- [REQUIRED WORK]:
Omitting all images, set down every line below exactly as it appears.

- [DATA PROVIDED]:
***

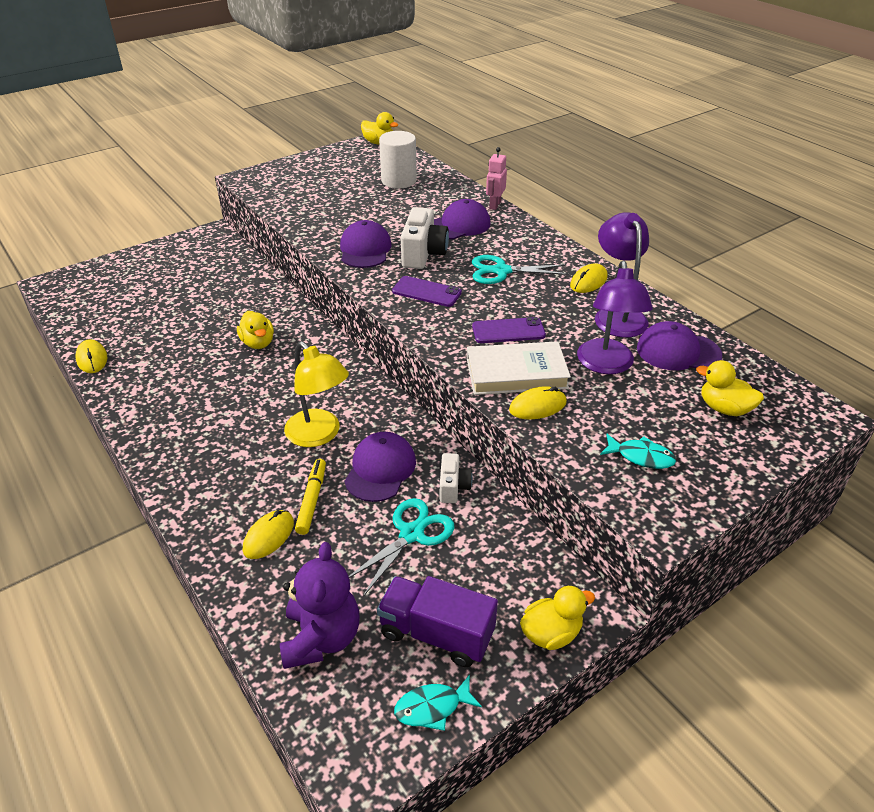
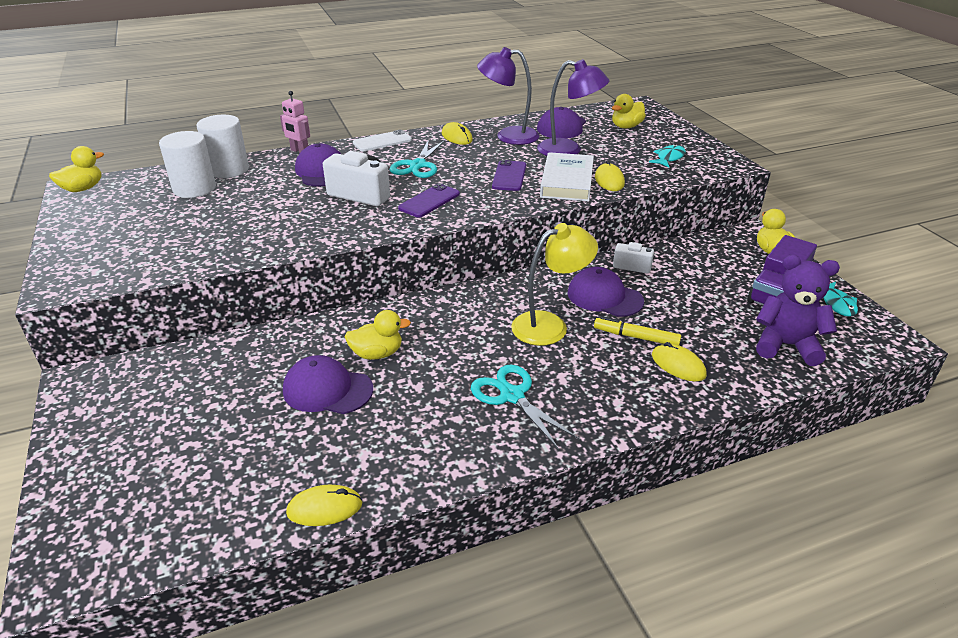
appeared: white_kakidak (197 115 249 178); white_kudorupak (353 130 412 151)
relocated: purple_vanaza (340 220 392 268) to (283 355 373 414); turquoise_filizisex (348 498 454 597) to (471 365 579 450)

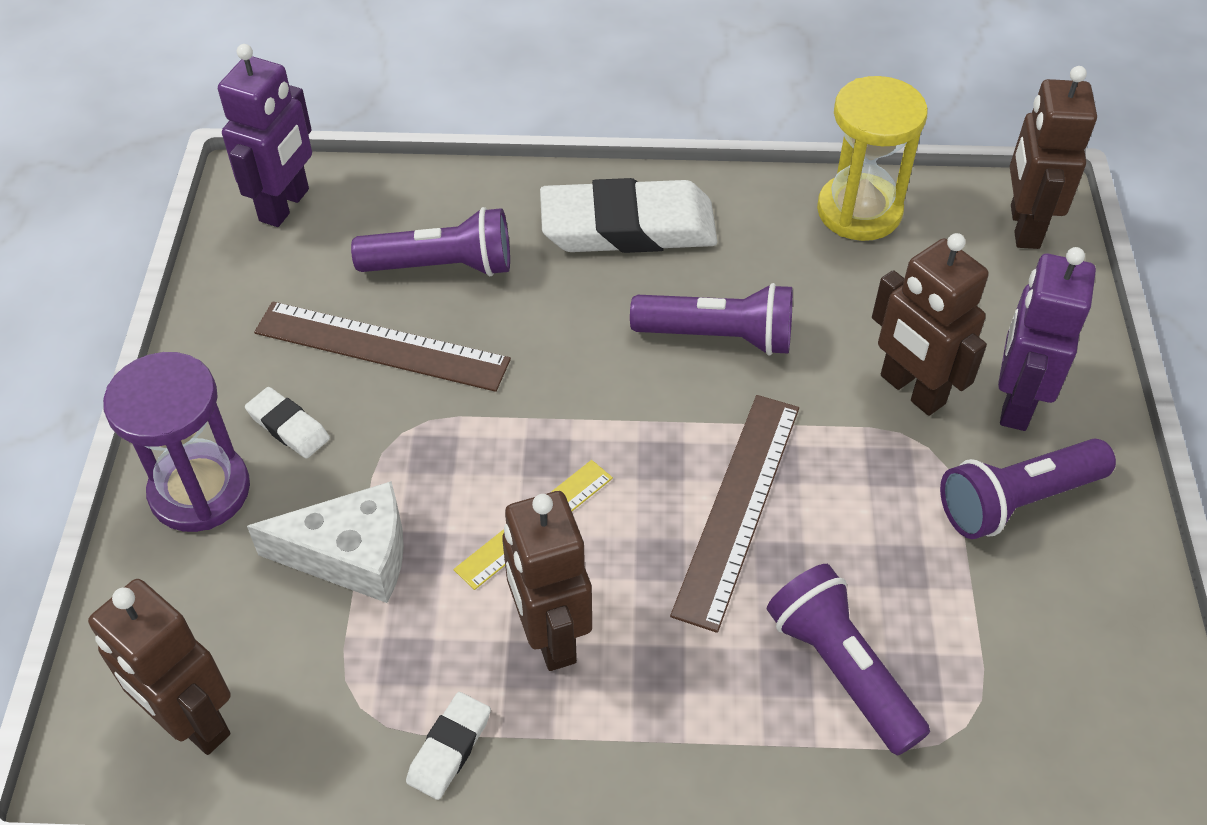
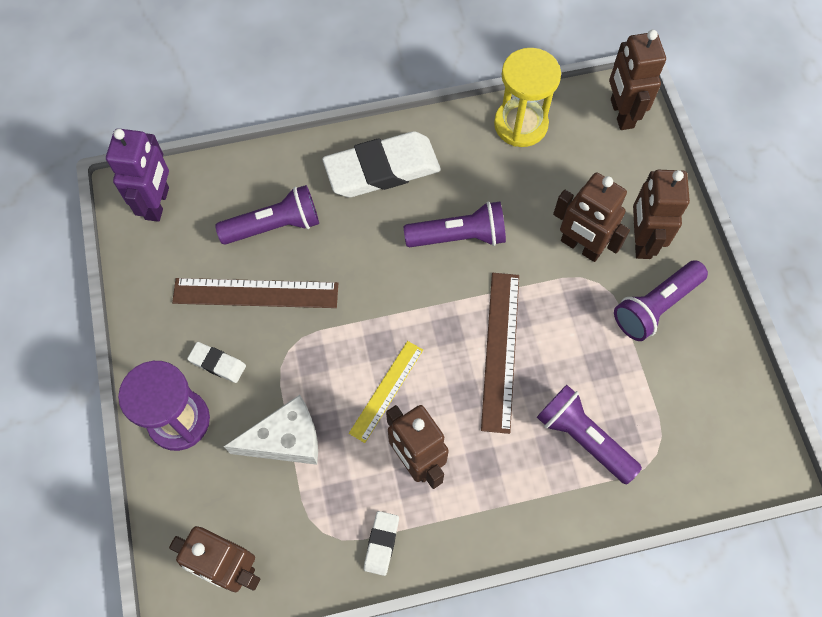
colour: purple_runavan (998 247 1096 431) to brown_runavan (633 170 690 259)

***

- [RESPONSE BOX]:
appeared: white_kakidak (197 115 249 178); white_kudorupak (353 130 412 151)
relocated: purple_vanaza (340 220 392 268) to (283 355 373 414); turquoise_filizisex (348 498 454 597) to (471 365 579 450)

colour: purple_runavan (998 247 1096 431) to brown_runavan (633 170 690 259)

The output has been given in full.